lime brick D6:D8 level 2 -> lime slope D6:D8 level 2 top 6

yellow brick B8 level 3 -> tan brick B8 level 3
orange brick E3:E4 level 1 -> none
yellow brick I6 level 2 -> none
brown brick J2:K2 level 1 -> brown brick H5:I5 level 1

Your goal:
The complete listing is needed again, with each line reproduced exactly.

Answer box:
lime brick D6:D8 level 2 -> lime slope D6:D8 level 2 top 6

yellow brick B8 level 3 -> tan brick B8 level 3
orange brick E3:E4 level 1 -> none
yellow brick I6 level 2 -> none
brown brick J2:K2 level 1 -> brown brick H5:I5 level 1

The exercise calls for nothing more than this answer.